EXERCISE OBJECTIVE — Images aside, return all the entries exactly.
== MATERIAL FOR THIS EXERCISE
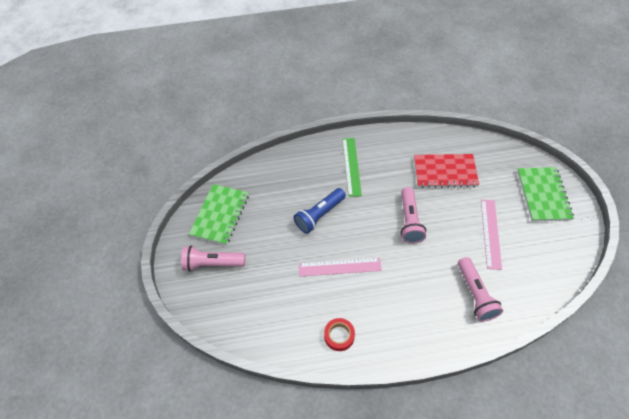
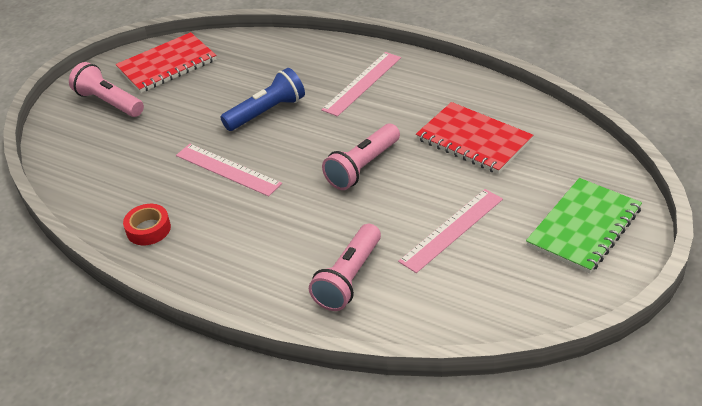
camera: 40 degrees right, 15 degrees down
(220, 215) = (167, 65): green notebook -> red notebook
(319, 215) = (267, 112): blue flashlight -> blue flashlight turned 150 degrees clockwise
(351, 166) = (362, 83): green ruler -> pink ruler

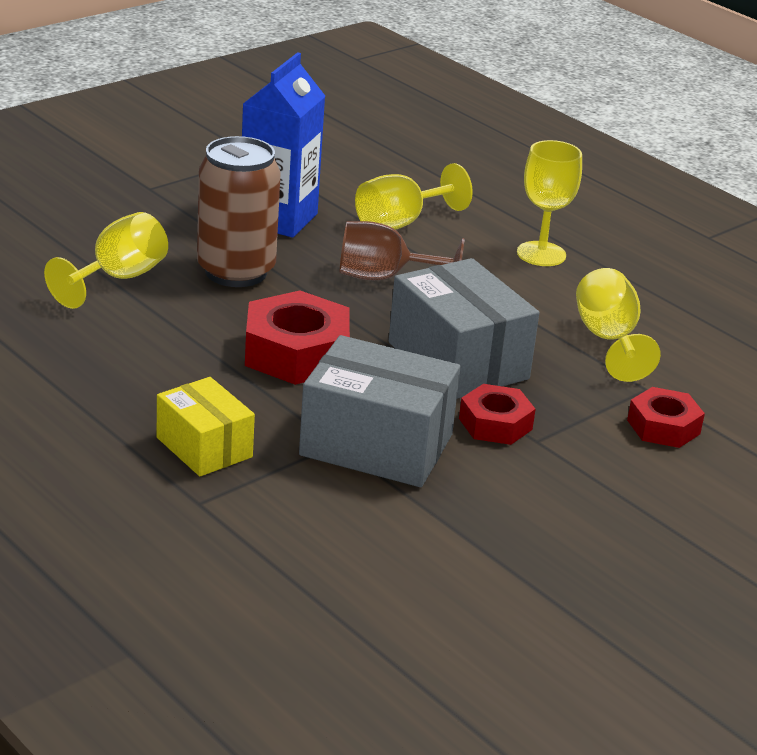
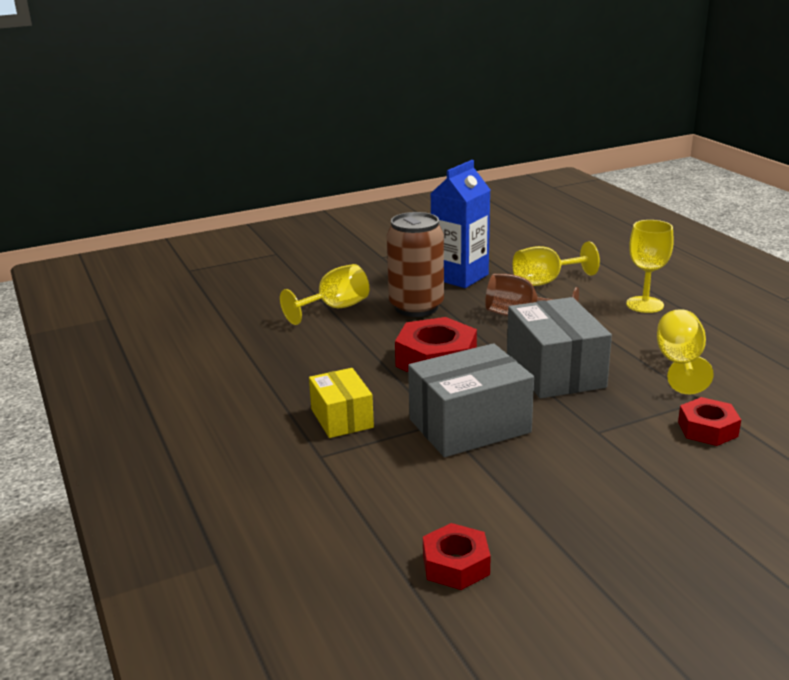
camera: 20 degrees right, 5 degrees down
(376, 445) = (469, 426): grey box -> grey box turned 60 degrees counterclockwise
(495, 424) = (568, 417): red nut -> red nut (455, 565)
====
REPLY TO THE TASK —
camera: 40 degrees right, 15 degrees down
(220, 215) = (167, 65): green notebook -> red notebook
(319, 215) = (267, 112): blue flashlight -> blue flashlight turned 150 degrees clockwise
(351, 166) = (362, 83): green ruler -> pink ruler

camera: 20 degrees right, 5 degrees down
(376, 445) = (469, 426): grey box -> grey box turned 60 degrees counterclockwise
(495, 424) = (568, 417): red nut -> red nut (455, 565)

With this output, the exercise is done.